(Dataset records)
§
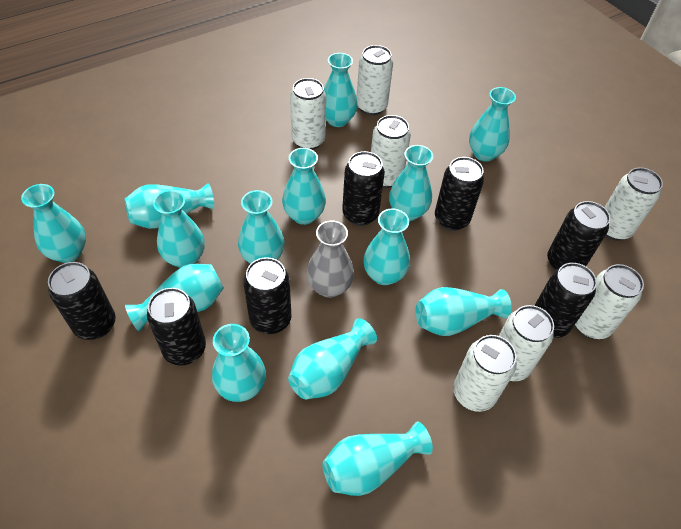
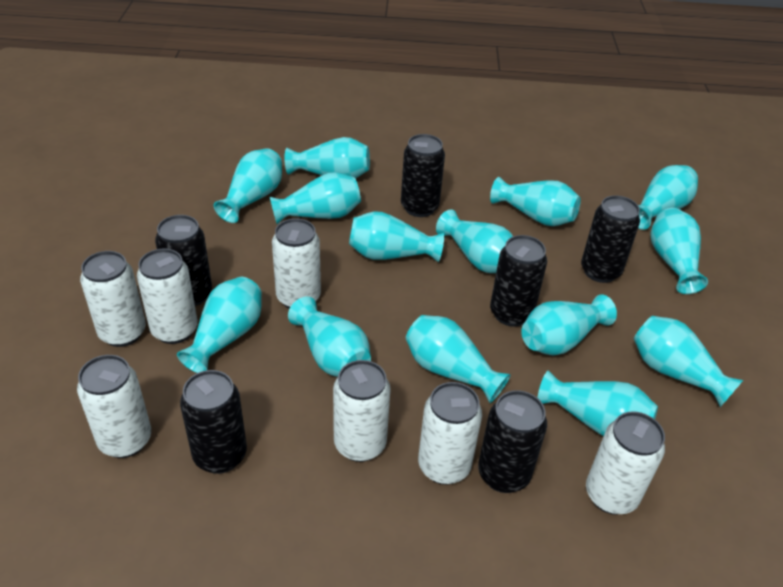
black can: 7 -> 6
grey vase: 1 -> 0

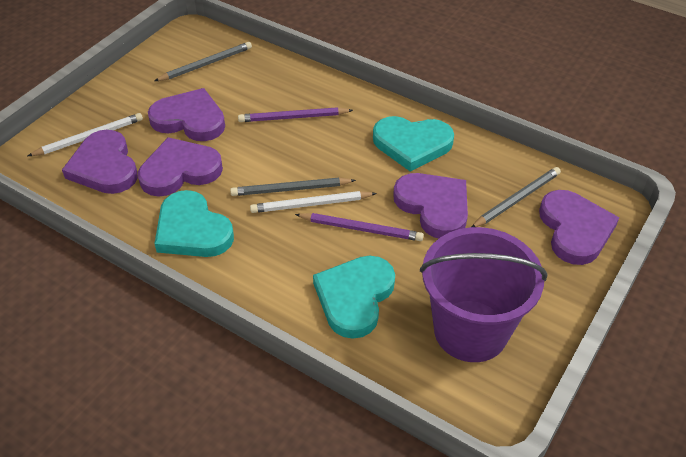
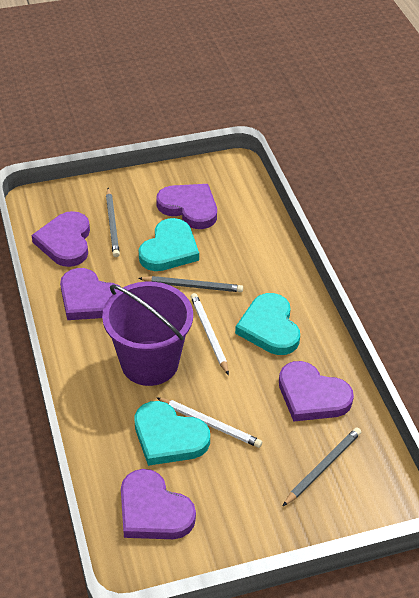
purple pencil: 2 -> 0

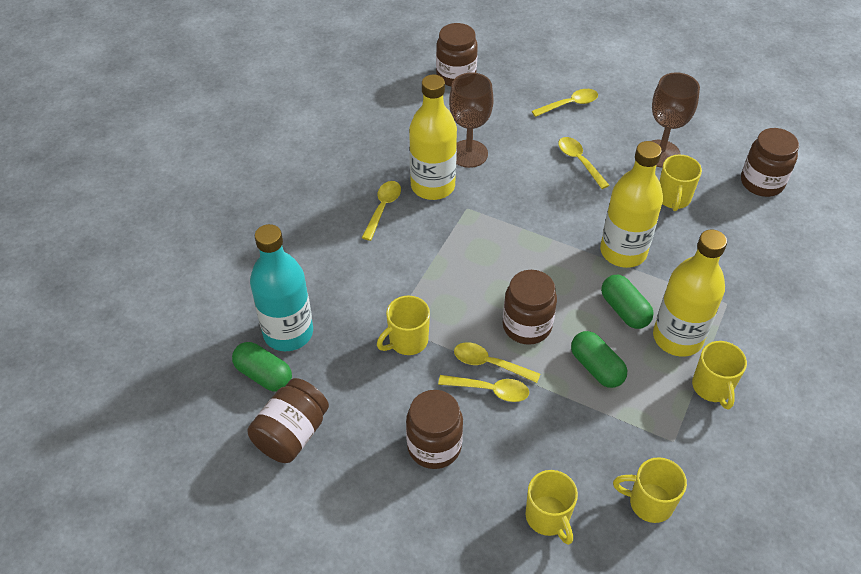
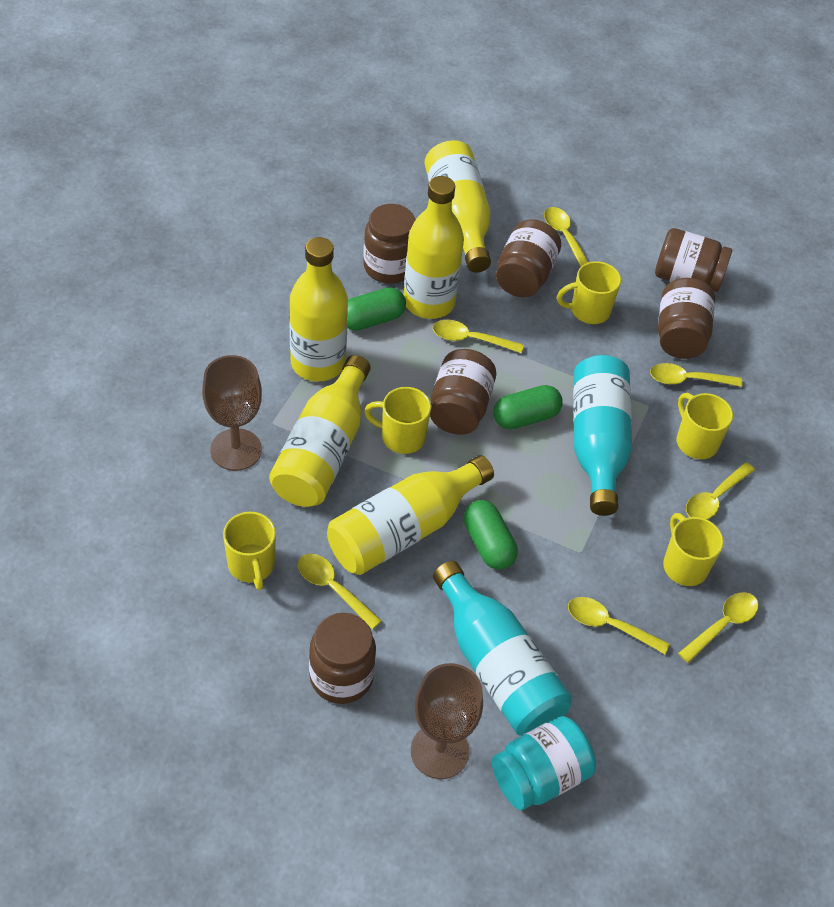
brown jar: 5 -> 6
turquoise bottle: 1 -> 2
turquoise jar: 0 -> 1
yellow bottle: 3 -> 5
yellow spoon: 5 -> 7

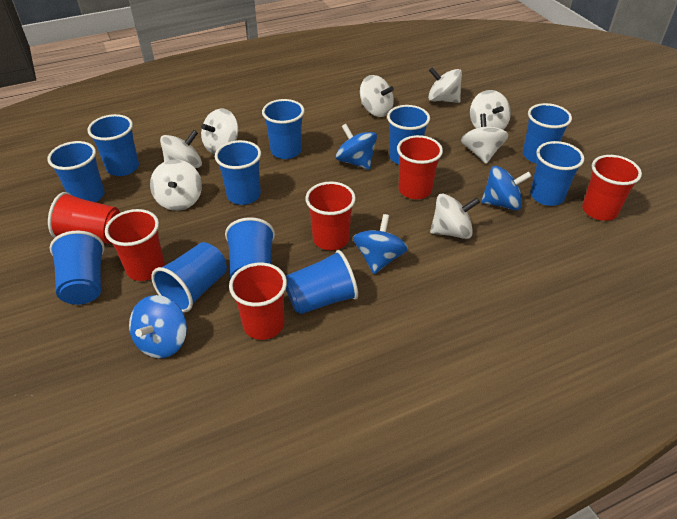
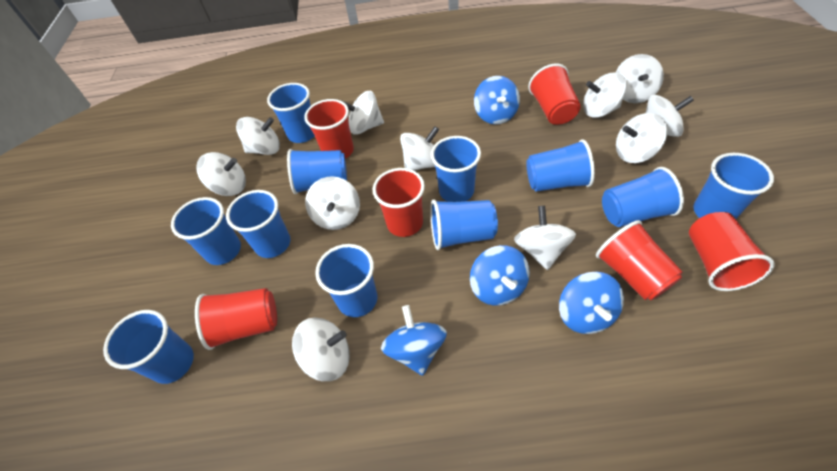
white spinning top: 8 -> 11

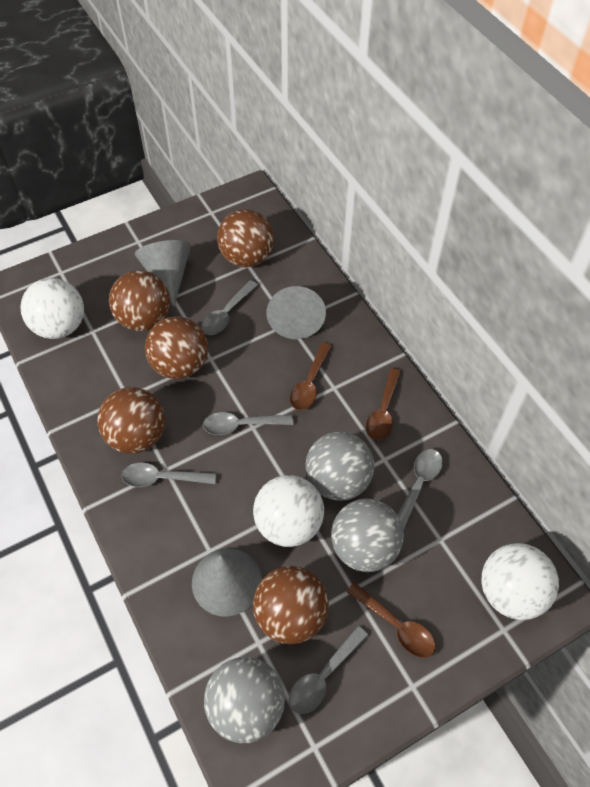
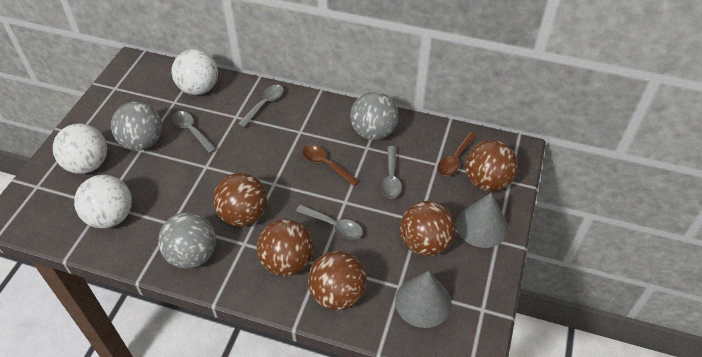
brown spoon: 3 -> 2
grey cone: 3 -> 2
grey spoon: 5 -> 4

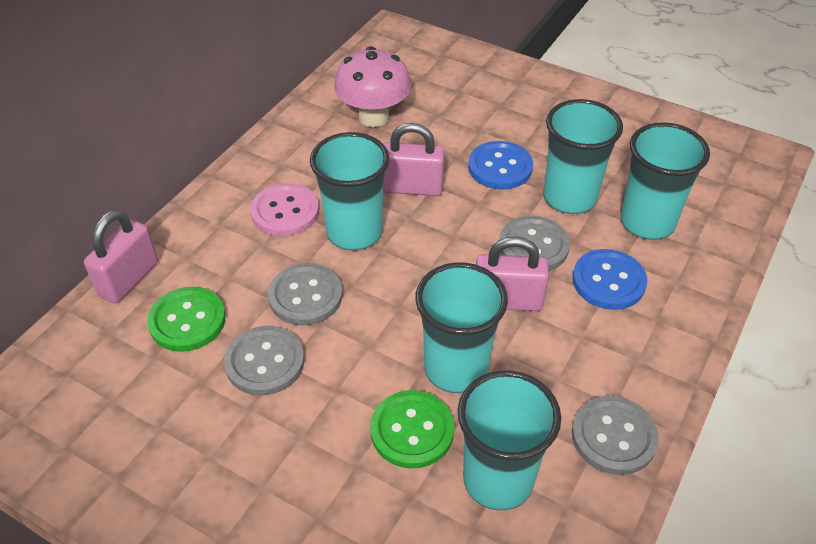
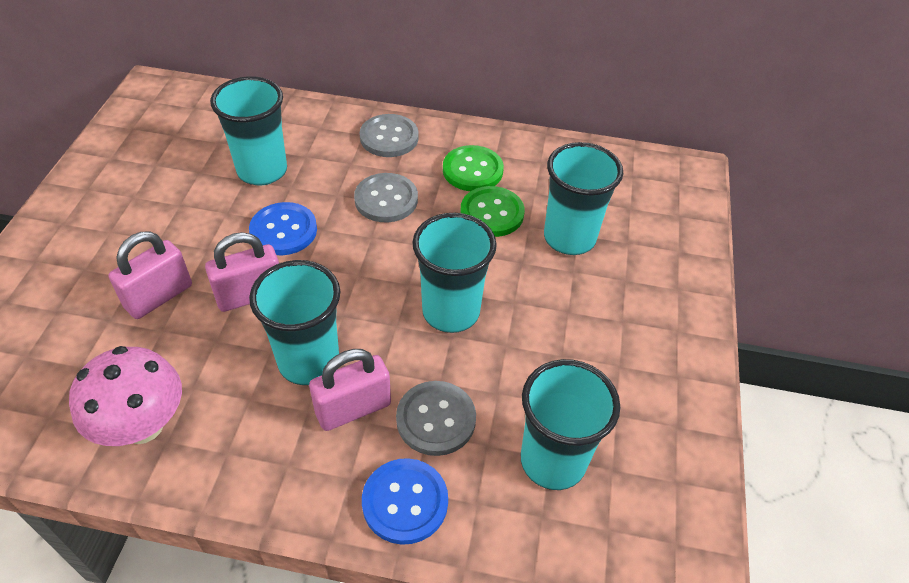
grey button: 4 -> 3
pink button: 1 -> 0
§
» **WHAT THE TASK REQUIRES**
Return all lines in the entries above that carry the word "bottle".

» **EXERCISE RESPONSE**
turquoise bottle: 1 -> 2
yellow bottle: 3 -> 5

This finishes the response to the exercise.